Task statement: From the opening line of the records through the line bearing "brown square: (175, 76) -> (148, 70), moved", set down every line exactly.

Before-and-after coordinate records:
---*---
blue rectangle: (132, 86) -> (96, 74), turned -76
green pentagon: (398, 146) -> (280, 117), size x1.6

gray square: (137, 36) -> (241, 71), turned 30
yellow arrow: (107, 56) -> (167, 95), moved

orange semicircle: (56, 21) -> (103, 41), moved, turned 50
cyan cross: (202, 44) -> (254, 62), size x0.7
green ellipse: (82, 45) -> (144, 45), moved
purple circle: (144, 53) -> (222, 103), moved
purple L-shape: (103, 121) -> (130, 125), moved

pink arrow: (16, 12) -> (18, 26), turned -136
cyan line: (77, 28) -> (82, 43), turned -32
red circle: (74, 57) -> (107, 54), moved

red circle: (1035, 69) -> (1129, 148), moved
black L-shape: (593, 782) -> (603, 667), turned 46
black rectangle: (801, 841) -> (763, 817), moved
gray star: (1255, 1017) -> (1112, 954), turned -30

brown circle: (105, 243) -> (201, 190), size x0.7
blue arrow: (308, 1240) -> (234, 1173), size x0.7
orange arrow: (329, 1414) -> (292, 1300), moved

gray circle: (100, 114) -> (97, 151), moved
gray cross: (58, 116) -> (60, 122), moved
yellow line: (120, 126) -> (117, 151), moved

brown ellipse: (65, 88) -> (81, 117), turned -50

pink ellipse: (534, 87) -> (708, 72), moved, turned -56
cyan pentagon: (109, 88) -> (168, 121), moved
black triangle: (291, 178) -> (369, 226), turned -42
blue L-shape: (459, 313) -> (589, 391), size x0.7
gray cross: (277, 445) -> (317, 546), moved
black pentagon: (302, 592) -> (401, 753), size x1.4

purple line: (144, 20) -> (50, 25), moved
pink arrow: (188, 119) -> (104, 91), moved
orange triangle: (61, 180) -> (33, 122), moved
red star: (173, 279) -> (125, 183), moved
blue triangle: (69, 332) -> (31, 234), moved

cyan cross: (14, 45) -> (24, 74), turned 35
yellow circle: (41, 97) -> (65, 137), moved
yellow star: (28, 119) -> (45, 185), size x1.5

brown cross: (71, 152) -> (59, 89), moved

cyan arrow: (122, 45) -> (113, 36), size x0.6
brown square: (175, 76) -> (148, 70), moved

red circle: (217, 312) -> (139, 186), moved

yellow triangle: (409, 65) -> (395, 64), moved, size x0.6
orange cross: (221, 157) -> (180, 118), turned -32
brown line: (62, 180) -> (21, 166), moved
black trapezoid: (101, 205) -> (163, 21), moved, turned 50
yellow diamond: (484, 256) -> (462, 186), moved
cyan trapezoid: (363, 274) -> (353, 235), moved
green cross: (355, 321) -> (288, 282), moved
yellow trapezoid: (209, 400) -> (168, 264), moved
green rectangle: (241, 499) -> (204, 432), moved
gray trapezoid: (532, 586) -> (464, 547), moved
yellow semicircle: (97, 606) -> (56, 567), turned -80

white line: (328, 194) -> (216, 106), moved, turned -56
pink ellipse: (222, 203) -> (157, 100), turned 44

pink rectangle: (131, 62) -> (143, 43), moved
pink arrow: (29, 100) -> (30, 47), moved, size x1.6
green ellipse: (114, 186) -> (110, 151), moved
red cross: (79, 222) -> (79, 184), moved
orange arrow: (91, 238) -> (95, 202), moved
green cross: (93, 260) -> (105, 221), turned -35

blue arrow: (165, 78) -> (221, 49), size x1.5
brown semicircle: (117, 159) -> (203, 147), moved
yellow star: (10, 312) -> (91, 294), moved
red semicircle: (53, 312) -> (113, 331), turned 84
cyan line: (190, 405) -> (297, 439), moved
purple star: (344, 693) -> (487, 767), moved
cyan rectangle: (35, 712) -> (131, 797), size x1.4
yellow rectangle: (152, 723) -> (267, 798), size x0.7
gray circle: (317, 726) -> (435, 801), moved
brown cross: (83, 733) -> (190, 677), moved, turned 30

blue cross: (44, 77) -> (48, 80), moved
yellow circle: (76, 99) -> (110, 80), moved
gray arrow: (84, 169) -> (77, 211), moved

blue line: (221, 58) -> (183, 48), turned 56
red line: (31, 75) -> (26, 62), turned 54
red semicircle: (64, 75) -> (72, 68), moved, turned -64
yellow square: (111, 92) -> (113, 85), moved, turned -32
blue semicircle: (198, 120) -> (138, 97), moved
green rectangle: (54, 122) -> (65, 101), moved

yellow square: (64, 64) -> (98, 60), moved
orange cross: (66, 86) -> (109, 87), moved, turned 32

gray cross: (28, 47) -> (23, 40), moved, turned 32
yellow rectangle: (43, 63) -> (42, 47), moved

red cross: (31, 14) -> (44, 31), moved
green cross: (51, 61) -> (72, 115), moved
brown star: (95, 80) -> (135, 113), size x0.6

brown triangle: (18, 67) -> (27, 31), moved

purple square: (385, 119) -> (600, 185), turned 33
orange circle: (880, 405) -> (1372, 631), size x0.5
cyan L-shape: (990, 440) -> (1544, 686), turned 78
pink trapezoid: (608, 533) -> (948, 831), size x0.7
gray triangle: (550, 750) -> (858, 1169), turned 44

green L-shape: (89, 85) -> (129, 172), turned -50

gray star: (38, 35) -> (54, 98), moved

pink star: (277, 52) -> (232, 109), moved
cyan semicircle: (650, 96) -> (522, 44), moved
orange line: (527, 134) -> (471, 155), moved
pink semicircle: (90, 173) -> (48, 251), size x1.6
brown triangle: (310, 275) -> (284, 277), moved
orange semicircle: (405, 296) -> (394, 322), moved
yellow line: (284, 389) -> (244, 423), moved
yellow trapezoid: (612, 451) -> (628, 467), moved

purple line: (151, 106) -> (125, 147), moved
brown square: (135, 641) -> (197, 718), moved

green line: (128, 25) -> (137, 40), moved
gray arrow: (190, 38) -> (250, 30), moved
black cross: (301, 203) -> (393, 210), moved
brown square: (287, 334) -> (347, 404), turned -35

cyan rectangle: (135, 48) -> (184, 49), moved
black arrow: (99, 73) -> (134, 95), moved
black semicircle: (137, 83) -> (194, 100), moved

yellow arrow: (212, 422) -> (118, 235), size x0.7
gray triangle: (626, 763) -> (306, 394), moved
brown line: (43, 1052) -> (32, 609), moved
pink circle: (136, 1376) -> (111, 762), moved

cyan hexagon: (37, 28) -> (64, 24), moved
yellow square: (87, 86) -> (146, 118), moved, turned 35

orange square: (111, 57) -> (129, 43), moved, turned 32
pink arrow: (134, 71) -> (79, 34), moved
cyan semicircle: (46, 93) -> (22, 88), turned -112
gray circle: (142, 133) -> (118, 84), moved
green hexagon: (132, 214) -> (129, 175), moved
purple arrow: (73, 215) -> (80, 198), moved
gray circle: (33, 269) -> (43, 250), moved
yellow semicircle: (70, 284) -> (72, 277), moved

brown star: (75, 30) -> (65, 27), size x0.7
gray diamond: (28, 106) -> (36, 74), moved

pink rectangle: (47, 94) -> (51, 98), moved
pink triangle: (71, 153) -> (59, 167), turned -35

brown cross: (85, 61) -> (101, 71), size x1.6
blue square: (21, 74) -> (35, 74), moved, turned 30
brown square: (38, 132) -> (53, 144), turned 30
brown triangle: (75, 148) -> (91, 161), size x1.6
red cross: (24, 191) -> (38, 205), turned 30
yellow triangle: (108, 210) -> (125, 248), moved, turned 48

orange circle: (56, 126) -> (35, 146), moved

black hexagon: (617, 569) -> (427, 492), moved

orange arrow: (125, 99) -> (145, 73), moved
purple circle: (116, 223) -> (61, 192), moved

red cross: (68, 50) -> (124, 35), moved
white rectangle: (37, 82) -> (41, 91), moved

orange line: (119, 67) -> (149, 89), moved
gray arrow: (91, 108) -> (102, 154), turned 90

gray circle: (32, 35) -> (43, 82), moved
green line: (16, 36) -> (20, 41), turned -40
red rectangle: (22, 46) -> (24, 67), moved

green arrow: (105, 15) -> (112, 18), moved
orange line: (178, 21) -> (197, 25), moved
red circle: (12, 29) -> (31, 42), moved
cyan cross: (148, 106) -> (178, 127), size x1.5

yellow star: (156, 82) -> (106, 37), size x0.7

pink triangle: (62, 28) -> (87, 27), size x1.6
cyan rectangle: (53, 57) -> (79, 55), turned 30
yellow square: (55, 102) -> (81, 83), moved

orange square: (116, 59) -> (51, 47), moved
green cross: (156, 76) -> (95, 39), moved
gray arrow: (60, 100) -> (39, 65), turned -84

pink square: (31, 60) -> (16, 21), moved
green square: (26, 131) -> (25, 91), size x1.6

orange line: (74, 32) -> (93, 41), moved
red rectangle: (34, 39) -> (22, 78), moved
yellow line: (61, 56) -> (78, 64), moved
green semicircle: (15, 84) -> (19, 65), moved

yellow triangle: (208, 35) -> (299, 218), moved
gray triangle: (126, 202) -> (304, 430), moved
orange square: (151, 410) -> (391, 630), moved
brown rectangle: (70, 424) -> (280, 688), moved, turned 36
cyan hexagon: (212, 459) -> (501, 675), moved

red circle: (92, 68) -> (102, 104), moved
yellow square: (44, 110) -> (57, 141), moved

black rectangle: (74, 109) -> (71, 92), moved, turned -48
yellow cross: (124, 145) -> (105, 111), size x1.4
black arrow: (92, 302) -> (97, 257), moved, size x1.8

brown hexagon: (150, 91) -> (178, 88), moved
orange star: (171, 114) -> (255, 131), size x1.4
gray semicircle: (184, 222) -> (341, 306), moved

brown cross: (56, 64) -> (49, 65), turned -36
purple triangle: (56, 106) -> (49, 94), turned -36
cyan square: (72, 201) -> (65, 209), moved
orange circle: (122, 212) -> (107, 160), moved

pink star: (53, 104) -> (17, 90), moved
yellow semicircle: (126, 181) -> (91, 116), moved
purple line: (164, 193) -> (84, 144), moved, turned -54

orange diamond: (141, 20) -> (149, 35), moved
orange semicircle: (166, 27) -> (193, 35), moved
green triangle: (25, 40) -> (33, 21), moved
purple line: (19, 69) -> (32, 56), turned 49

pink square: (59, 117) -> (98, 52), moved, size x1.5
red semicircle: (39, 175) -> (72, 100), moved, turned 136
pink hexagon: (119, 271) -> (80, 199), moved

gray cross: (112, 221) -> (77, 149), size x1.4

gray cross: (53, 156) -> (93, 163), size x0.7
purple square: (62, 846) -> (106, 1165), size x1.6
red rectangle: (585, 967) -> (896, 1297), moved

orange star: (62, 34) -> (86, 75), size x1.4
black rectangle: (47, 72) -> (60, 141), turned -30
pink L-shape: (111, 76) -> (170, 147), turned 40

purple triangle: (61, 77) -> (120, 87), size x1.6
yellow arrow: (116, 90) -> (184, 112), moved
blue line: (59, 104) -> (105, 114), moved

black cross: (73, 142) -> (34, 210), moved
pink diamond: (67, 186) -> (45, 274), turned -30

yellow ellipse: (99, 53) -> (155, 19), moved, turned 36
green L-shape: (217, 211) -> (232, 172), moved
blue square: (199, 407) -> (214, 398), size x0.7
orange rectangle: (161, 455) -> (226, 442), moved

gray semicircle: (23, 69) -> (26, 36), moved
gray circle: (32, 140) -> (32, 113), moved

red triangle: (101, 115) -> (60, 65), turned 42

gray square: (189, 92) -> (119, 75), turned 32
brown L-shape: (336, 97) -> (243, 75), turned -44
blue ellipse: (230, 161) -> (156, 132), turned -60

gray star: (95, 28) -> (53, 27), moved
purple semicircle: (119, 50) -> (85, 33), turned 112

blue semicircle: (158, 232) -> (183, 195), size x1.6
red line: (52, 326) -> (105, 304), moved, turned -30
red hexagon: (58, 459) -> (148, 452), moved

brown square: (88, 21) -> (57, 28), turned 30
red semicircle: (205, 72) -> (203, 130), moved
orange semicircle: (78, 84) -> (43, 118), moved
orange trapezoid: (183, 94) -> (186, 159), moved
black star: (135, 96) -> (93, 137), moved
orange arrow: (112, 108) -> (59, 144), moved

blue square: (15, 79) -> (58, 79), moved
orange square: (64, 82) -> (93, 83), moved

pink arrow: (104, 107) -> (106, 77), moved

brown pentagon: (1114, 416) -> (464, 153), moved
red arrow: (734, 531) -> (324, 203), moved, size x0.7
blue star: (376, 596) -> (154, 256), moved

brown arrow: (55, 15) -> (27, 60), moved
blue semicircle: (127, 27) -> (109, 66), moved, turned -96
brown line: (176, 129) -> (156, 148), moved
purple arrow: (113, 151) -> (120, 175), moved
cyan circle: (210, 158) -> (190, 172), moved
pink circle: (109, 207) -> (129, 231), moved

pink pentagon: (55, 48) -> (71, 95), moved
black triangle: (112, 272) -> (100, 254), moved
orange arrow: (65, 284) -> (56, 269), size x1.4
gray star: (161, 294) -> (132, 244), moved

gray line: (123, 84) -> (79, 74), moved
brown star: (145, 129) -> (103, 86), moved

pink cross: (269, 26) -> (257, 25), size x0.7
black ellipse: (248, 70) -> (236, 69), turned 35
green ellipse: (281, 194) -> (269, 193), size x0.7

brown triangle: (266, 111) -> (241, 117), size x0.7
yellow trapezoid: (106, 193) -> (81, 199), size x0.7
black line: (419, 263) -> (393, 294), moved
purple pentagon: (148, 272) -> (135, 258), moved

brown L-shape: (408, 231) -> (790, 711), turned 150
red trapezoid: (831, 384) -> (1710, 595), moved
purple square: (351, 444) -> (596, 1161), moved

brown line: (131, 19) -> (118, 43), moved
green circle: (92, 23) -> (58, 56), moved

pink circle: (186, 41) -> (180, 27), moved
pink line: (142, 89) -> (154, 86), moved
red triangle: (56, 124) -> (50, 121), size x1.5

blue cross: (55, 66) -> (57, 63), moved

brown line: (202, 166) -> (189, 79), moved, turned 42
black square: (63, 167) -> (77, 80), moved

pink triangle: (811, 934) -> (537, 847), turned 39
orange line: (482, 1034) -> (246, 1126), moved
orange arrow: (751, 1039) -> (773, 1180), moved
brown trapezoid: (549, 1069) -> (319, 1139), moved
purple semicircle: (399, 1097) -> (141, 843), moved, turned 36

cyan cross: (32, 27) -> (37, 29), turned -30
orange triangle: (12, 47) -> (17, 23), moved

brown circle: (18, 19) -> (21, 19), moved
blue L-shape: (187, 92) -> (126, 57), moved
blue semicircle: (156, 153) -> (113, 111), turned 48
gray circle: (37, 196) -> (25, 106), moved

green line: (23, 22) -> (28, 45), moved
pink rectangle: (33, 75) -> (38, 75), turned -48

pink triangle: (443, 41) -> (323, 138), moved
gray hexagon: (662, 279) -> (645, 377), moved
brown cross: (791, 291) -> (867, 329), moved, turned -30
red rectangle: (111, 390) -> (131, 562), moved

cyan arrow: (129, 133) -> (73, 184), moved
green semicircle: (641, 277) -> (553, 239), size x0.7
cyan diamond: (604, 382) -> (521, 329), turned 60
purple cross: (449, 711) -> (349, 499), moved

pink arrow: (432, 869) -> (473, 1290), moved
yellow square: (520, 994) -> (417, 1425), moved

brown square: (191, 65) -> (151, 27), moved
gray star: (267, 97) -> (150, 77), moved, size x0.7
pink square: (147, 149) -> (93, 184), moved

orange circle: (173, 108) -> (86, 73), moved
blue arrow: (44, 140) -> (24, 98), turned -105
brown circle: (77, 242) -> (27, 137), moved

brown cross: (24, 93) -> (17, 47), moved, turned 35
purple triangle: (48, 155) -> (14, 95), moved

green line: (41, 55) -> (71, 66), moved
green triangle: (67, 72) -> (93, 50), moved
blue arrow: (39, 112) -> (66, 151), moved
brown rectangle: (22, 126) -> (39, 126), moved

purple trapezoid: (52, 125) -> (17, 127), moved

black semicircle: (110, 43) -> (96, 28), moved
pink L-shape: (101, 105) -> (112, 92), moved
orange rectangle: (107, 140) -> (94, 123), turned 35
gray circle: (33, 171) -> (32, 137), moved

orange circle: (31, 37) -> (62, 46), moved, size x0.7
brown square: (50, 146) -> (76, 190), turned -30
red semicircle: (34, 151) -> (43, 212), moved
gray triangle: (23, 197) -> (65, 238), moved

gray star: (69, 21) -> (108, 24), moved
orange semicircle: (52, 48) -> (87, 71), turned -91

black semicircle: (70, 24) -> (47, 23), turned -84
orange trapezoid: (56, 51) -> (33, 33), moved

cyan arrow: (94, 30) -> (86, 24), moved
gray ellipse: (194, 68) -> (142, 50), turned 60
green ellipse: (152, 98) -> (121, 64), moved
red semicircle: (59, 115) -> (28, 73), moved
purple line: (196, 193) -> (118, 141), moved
---*---
The answer:
blue rectangle: (132, 86) -> (96, 74), turned -76
green pentagon: (398, 146) -> (280, 117), size x1.6

gray square: (137, 36) -> (241, 71), turned 30
yellow arrow: (107, 56) -> (167, 95), moved

orange semicircle: (56, 21) -> (103, 41), moved, turned 50
cyan cross: (202, 44) -> (254, 62), size x0.7
green ellipse: (82, 45) -> (144, 45), moved
purple circle: (144, 53) -> (222, 103), moved
purple L-shape: (103, 121) -> (130, 125), moved

pink arrow: (16, 12) -> (18, 26), turned -136
cyan line: (77, 28) -> (82, 43), turned -32
red circle: (74, 57) -> (107, 54), moved

red circle: (1035, 69) -> (1129, 148), moved
black L-shape: (593, 782) -> (603, 667), turned 46
black rectangle: (801, 841) -> (763, 817), moved
gray star: (1255, 1017) -> (1112, 954), turned -30

brown circle: (105, 243) -> (201, 190), size x0.7
blue arrow: (308, 1240) -> (234, 1173), size x0.7
orange arrow: (329, 1414) -> (292, 1300), moved

gray circle: (100, 114) -> (97, 151), moved
gray cross: (58, 116) -> (60, 122), moved
yellow line: (120, 126) -> (117, 151), moved

brown ellipse: (65, 88) -> (81, 117), turned -50

pink ellipse: (534, 87) -> (708, 72), moved, turned -56
cyan pentagon: (109, 88) -> (168, 121), moved
black triangle: (291, 178) -> (369, 226), turned -42
blue L-shape: (459, 313) -> (589, 391), size x0.7
gray cross: (277, 445) -> (317, 546), moved
black pentagon: (302, 592) -> (401, 753), size x1.4

purple line: (144, 20) -> (50, 25), moved
pink arrow: (188, 119) -> (104, 91), moved
orange triangle: (61, 180) -> (33, 122), moved
red star: (173, 279) -> (125, 183), moved
blue triangle: (69, 332) -> (31, 234), moved

cyan cross: (14, 45) -> (24, 74), turned 35
yellow circle: (41, 97) -> (65, 137), moved
yellow star: (28, 119) -> (45, 185), size x1.5

brown cross: (71, 152) -> (59, 89), moved

cyan arrow: (122, 45) -> (113, 36), size x0.6
brown square: (175, 76) -> (148, 70), moved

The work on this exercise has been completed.